ABOUT THIS TASK -> Transcription, pictures excluded: write out the data below exactly.

DATASET EXCERPT ->
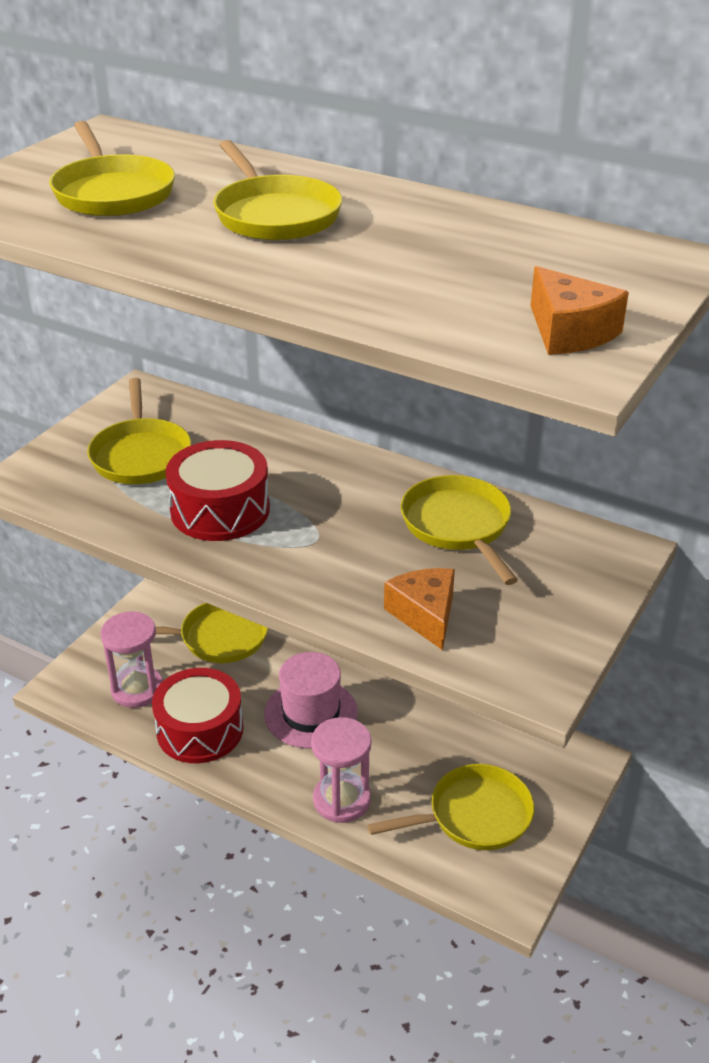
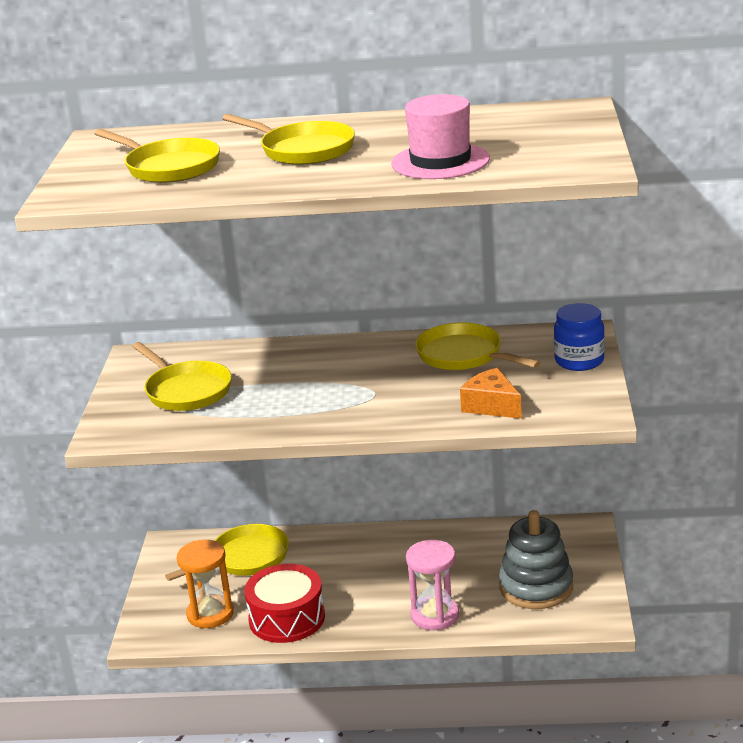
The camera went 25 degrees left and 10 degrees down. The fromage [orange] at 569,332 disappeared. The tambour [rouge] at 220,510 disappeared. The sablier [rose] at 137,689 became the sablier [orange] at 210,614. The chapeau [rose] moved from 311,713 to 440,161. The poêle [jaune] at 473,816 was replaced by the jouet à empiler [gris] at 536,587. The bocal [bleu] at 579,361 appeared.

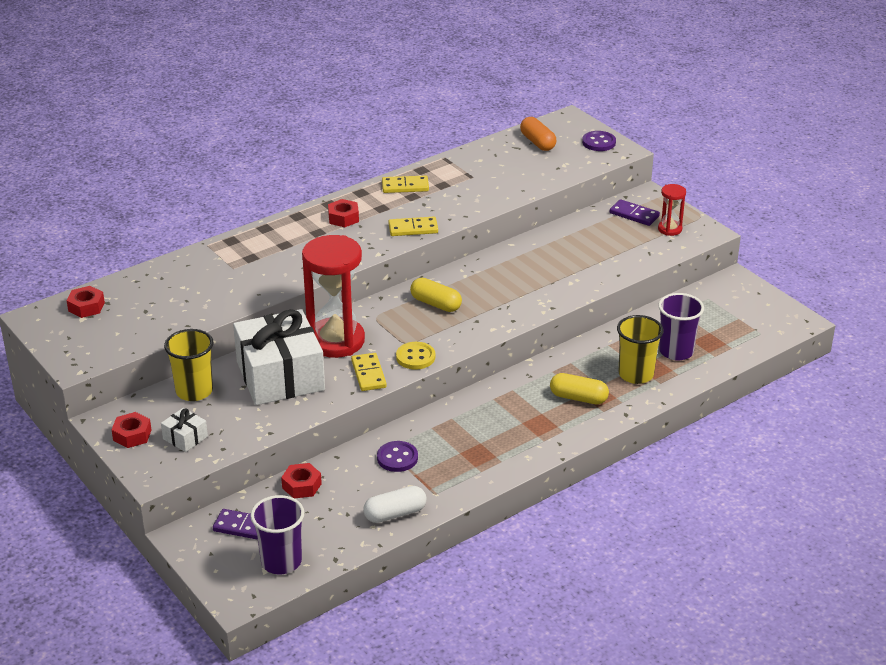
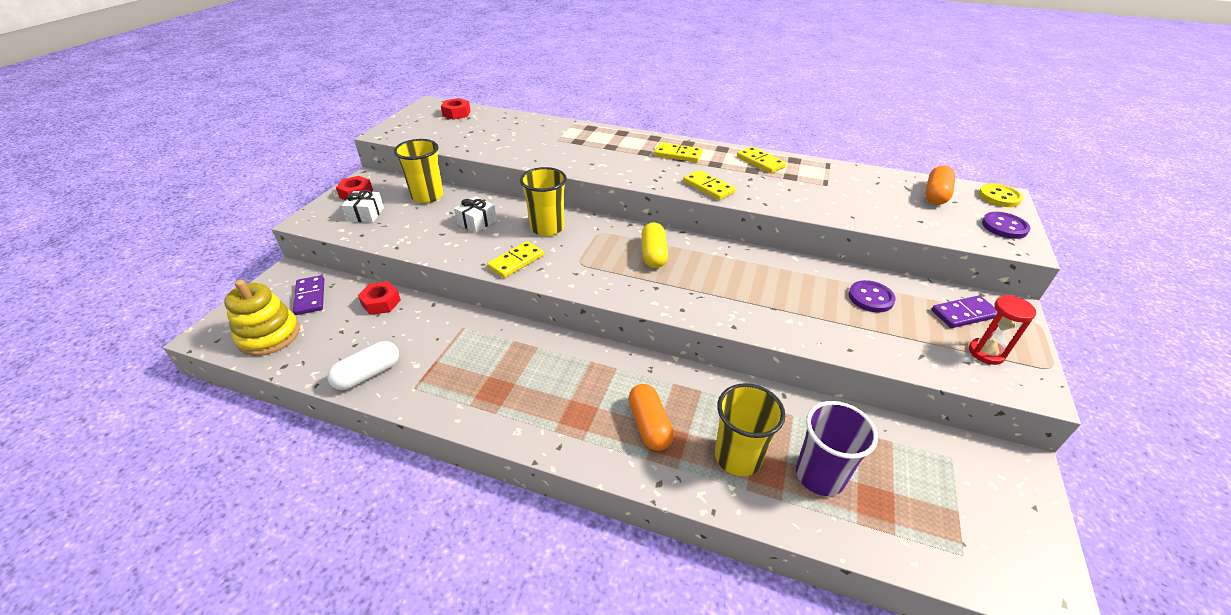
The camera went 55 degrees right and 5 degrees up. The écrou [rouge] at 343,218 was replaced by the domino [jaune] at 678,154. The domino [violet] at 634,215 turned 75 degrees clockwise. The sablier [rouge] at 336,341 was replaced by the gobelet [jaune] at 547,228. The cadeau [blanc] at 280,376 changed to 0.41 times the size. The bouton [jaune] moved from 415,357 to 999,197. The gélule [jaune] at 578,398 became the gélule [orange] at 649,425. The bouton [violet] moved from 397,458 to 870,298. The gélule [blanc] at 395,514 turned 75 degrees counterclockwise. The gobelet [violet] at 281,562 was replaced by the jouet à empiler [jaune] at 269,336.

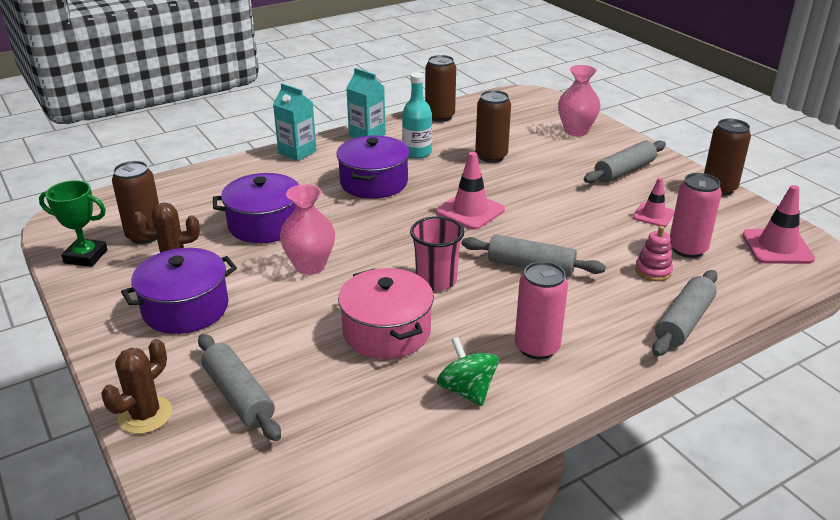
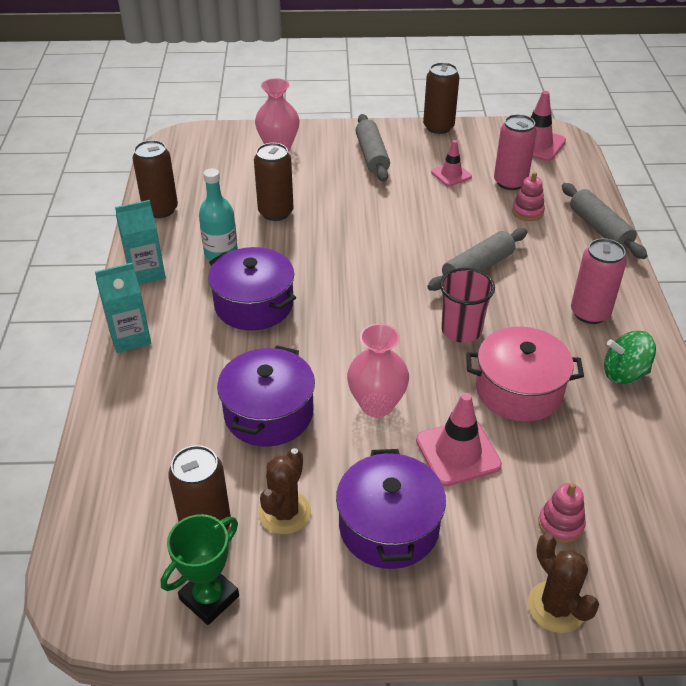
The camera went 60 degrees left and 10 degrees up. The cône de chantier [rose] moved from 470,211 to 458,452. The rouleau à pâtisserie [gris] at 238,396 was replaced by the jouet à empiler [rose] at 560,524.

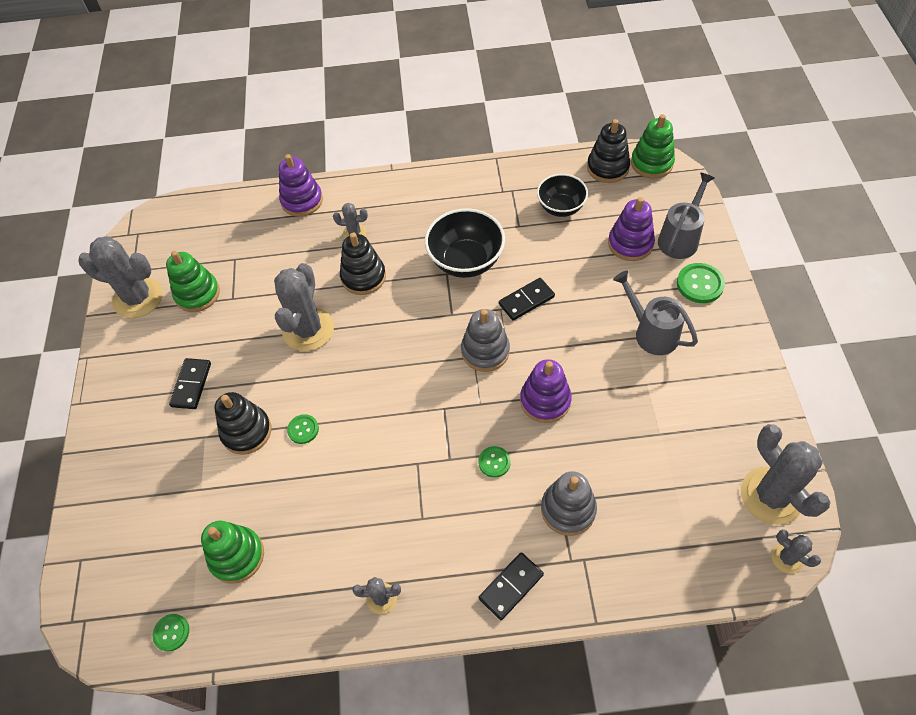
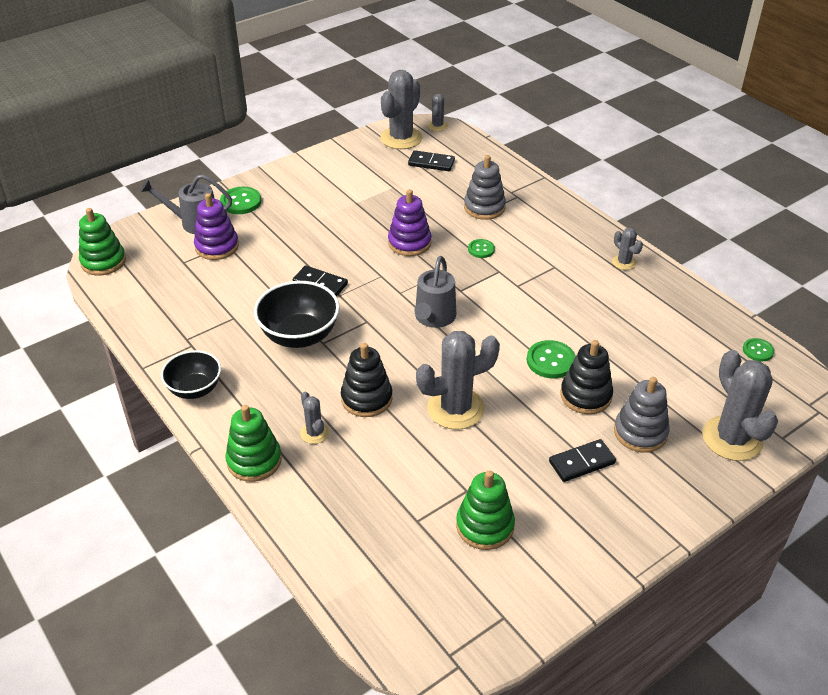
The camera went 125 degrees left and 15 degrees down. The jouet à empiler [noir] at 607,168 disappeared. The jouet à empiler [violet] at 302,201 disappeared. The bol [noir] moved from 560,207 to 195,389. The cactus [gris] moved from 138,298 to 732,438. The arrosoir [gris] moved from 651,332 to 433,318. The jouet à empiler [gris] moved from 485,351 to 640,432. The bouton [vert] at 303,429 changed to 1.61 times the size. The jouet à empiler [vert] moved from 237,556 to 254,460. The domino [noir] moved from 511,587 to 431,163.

THE ANSWER ->
The camera went 25 degrees left and 10 degrees down. The fromage [orange] at 569,332 disappeared. The tambour [rouge] at 220,510 disappeared. The sablier [rose] at 137,689 became the sablier [orange] at 210,614. The chapeau [rose] moved from 311,713 to 440,161. The poêle [jaune] at 473,816 was replaced by the jouet à empiler [gris] at 536,587. The bocal [bleu] at 579,361 appeared.

The camera went 55 degrees right and 5 degrees up. The écrou [rouge] at 343,218 was replaced by the domino [jaune] at 678,154. The domino [violet] at 634,215 turned 75 degrees clockwise. The sablier [rouge] at 336,341 was replaced by the gobelet [jaune] at 547,228. The cadeau [blanc] at 280,376 changed to 0.41 times the size. The bouton [jaune] moved from 415,357 to 999,197. The gélule [jaune] at 578,398 became the gélule [orange] at 649,425. The bouton [violet] moved from 397,458 to 870,298. The gélule [blanc] at 395,514 turned 75 degrees counterclockwise. The gobelet [violet] at 281,562 was replaced by the jouet à empiler [jaune] at 269,336.

The camera went 60 degrees left and 10 degrees up. The cône de chantier [rose] moved from 470,211 to 458,452. The rouleau à pâtisserie [gris] at 238,396 was replaced by the jouet à empiler [rose] at 560,524.

The camera went 125 degrees left and 15 degrees down. The jouet à empiler [noir] at 607,168 disappeared. The jouet à empiler [violet] at 302,201 disappeared. The bol [noir] moved from 560,207 to 195,389. The cactus [gris] moved from 138,298 to 732,438. The arrosoir [gris] moved from 651,332 to 433,318. The jouet à empiler [gris] moved from 485,351 to 640,432. The bouton [vert] at 303,429 changed to 1.61 times the size. The jouet à empiler [vert] moved from 237,556 to 254,460. The domino [noir] moved from 511,587 to 431,163.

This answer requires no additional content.